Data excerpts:
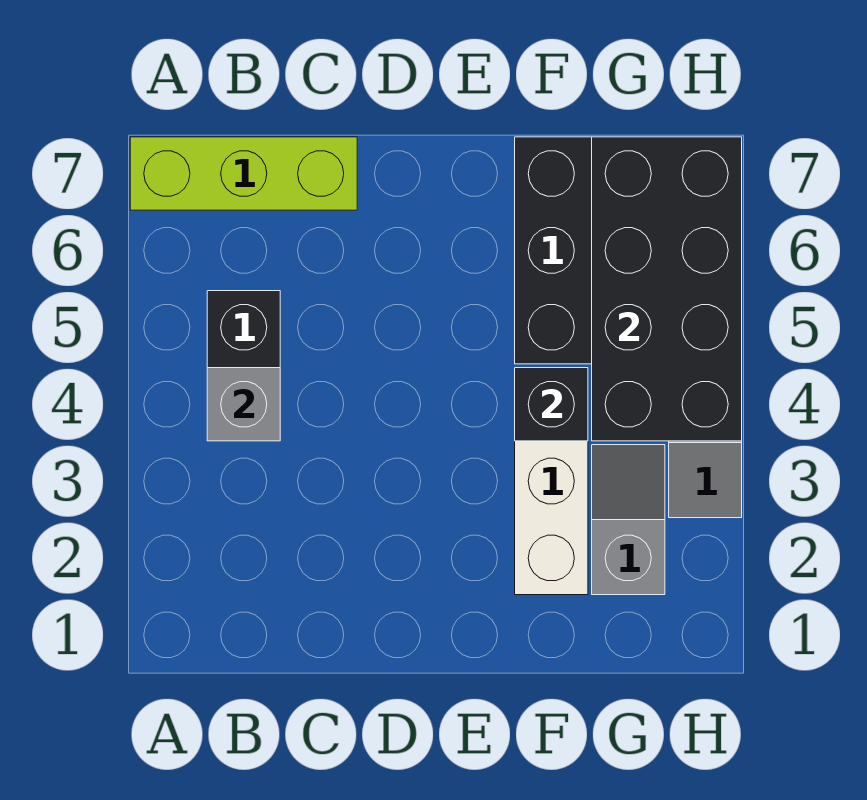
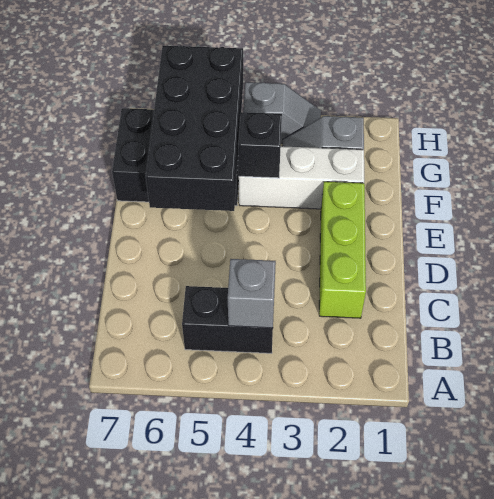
lime brick A7:C7 level 1 -> lime brick C2:E2 level 1
black brick G4:H7 level 2 -> black brick E5:H6 level 2

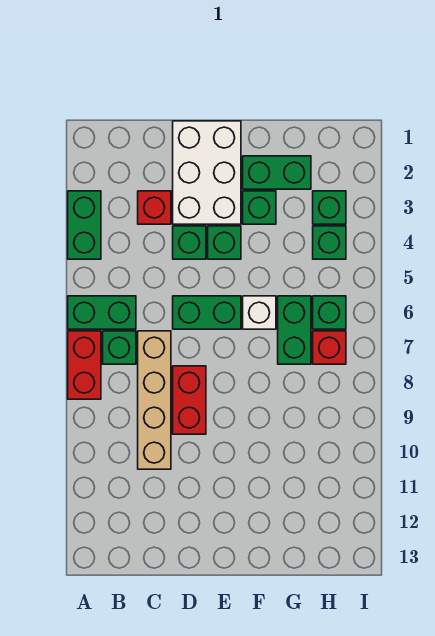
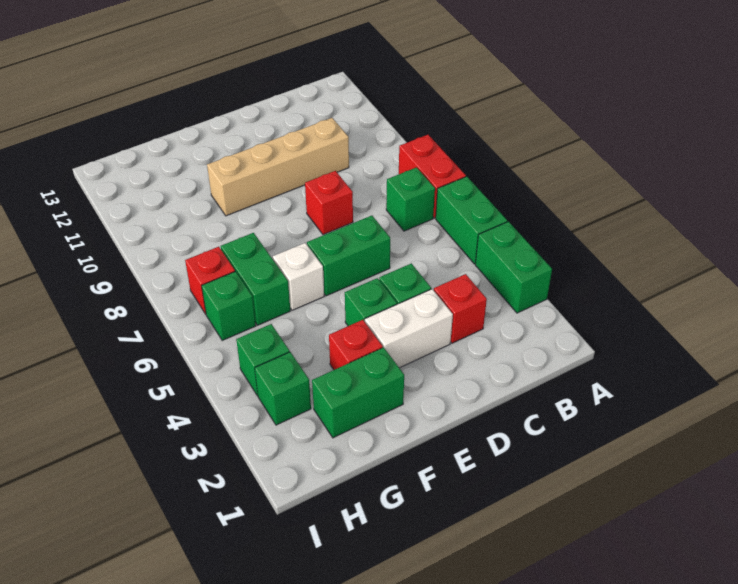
green brick A6:B6 level 1 -> green brick A5:A6 level 1
tan brick C7:C10 level 1 -> tan brick C10:F10 level 1
white brick D1:E3 level 1 -> white brick D3:E3 level 1
red brick D8:D9 level 1 -> red brick D8 level 1
green brick F3 level 1 -> red brick F3 level 1

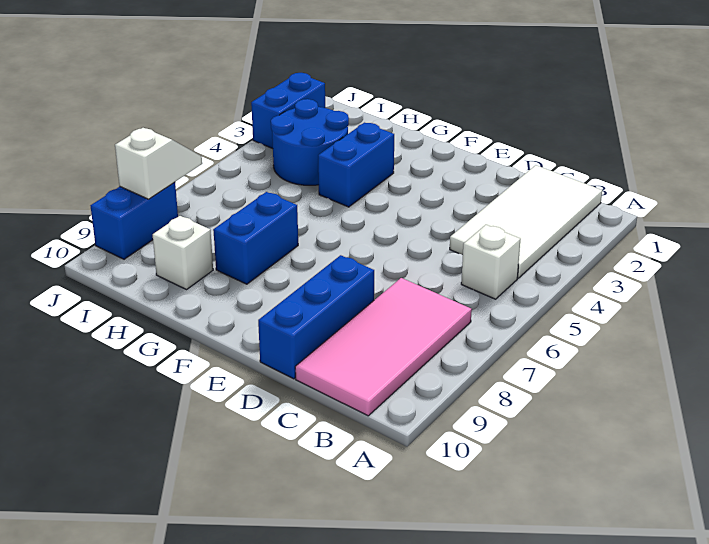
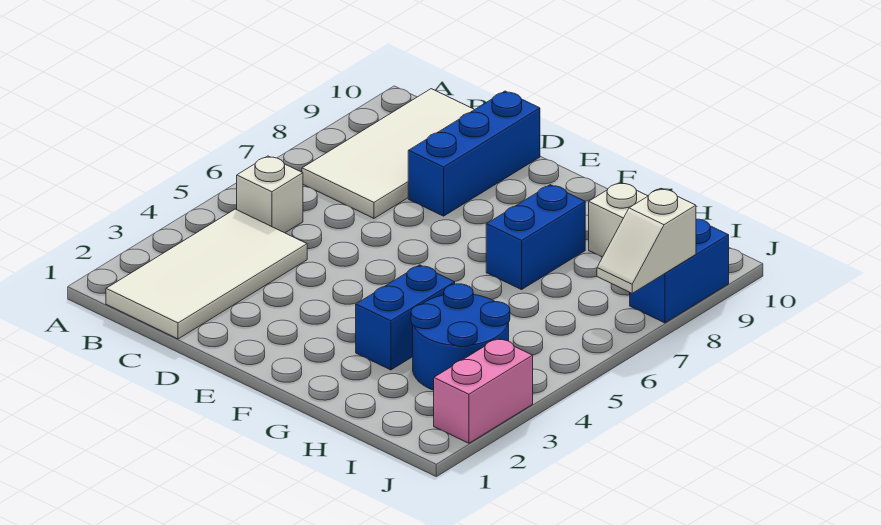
pink tile B7:C10 level 1 -> white tile B7:C10 level 1
blue brick J2:J3 level 1 -> pink brick J2:J3 level 1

_What needs to be done:_ Please output all the data exactly as given, with the pictures omitted.

_Task answer:_
lime brick A7:C7 level 1 -> lime brick C2:E2 level 1
black brick G4:H7 level 2 -> black brick E5:H6 level 2

green brick A6:B6 level 1 -> green brick A5:A6 level 1
tan brick C7:C10 level 1 -> tan brick C10:F10 level 1
white brick D1:E3 level 1 -> white brick D3:E3 level 1
red brick D8:D9 level 1 -> red brick D8 level 1
green brick F3 level 1 -> red brick F3 level 1

pink tile B7:C10 level 1 -> white tile B7:C10 level 1
blue brick J2:J3 level 1 -> pink brick J2:J3 level 1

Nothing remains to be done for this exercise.